**YOUR OBJECTIVE**
The entries below must be reproduced exactly; their pictures are not part of the copy.
SUPPLIED RECORDS Block Start
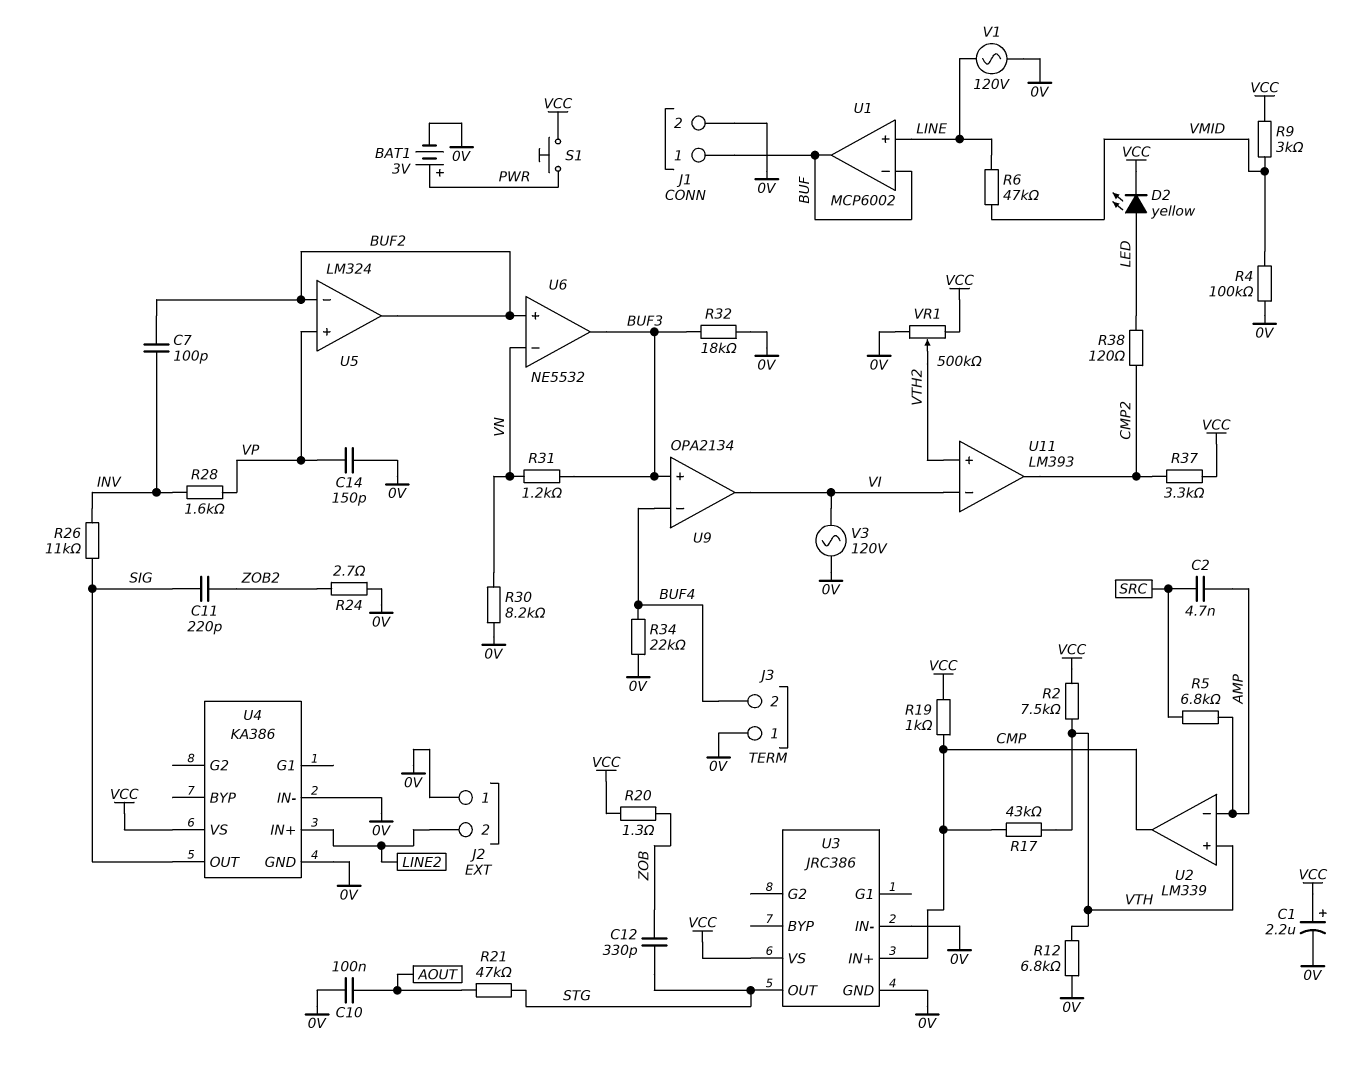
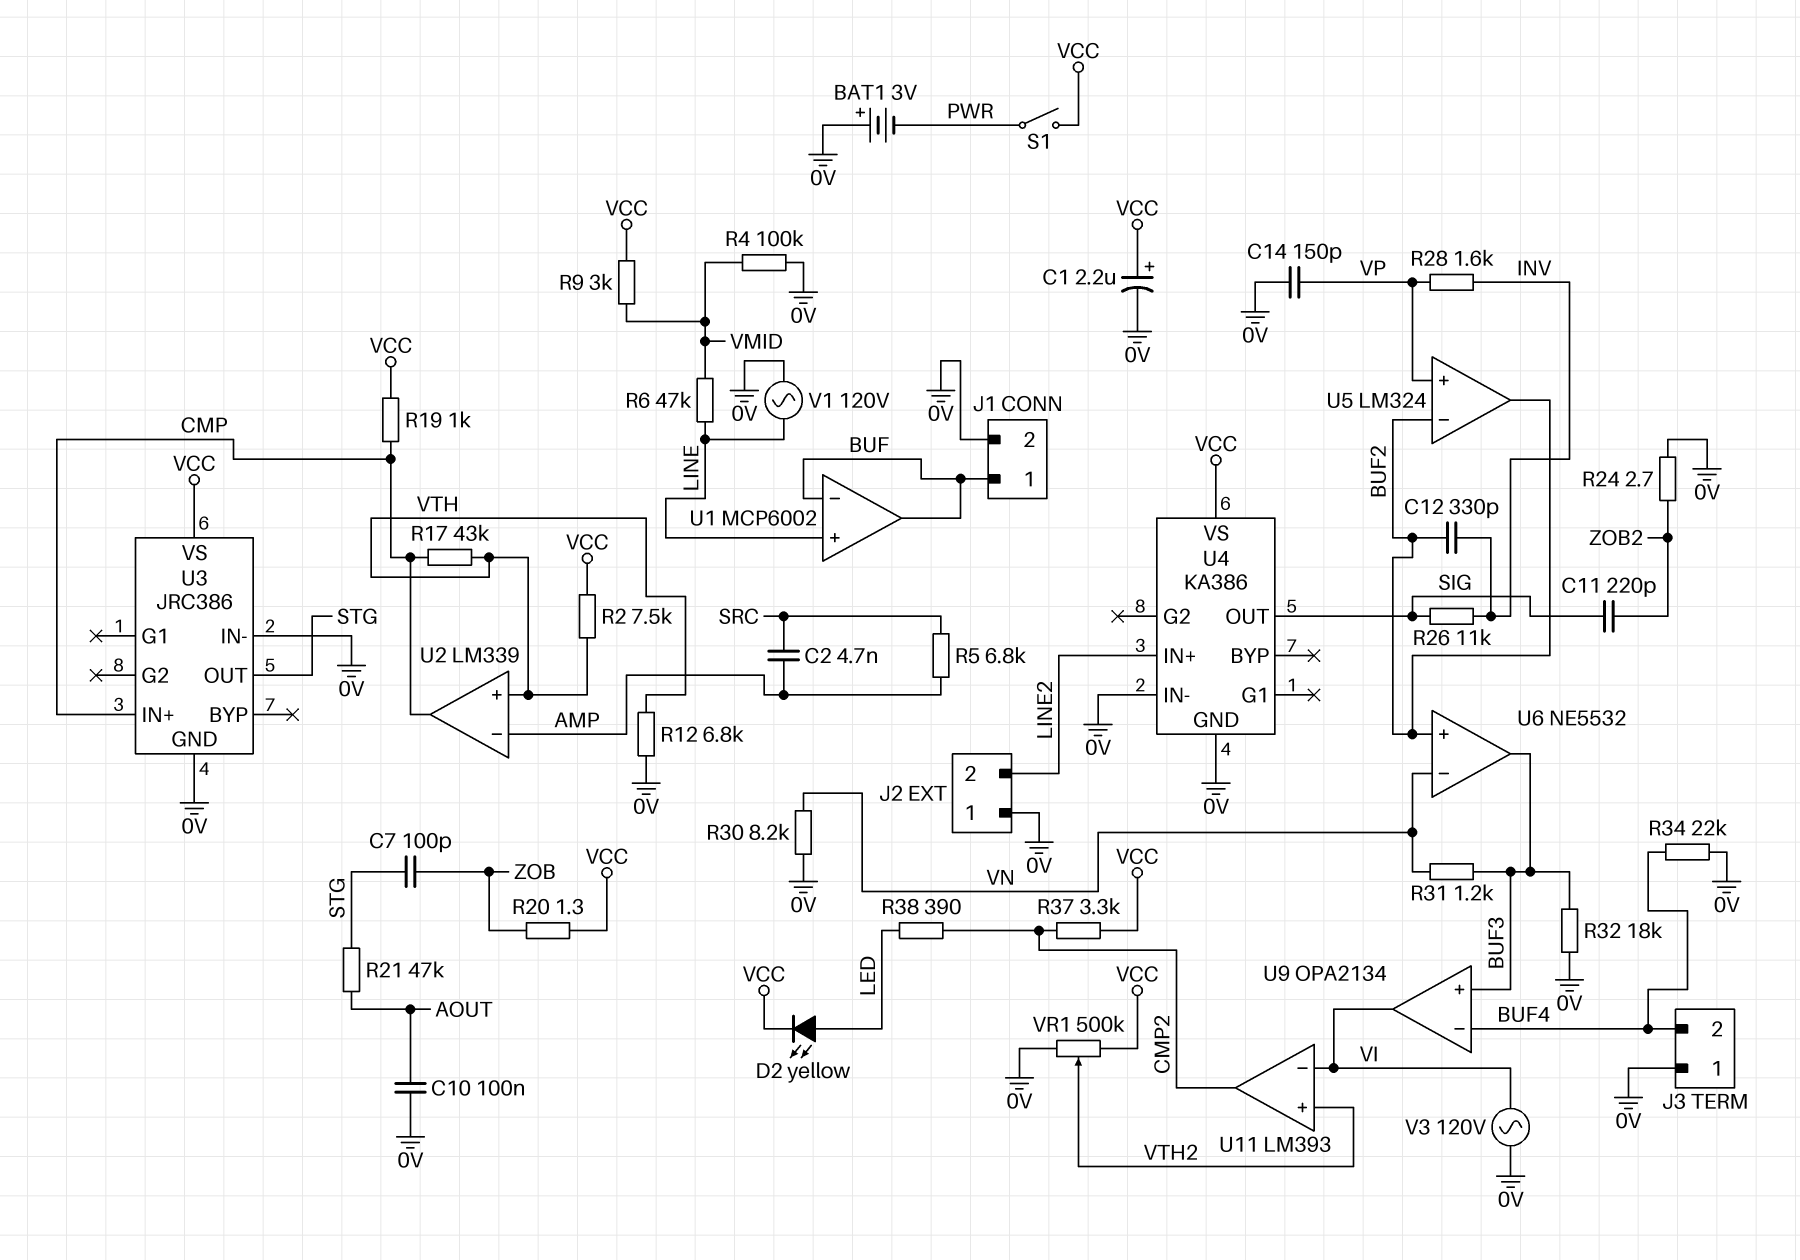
BAT1: 3V (plus PWR, minus 0V) -> 3V (plus 0V, minus PWR)
C7: 100pF (BUF2, INV) -> 100pF (STG, ZOB)
C12: 330pF (STG, ZOB) -> 330pF (BUF2, INV)
R38: 120 (CMP2, LED) -> 390 (CMP2, LED)
S1: button (PWR, VCC) -> switch (PWR, VCC)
SUPPLIED RECORDS Block End
**YOUR RESPONSE**
BAT1: 3V (plus PWR, minus 0V) -> 3V (plus 0V, minus PWR)
C7: 100pF (BUF2, INV) -> 100pF (STG, ZOB)
C12: 330pF (STG, ZOB) -> 330pF (BUF2, INV)
R38: 120 (CMP2, LED) -> 390 (CMP2, LED)
S1: button (PWR, VCC) -> switch (PWR, VCC)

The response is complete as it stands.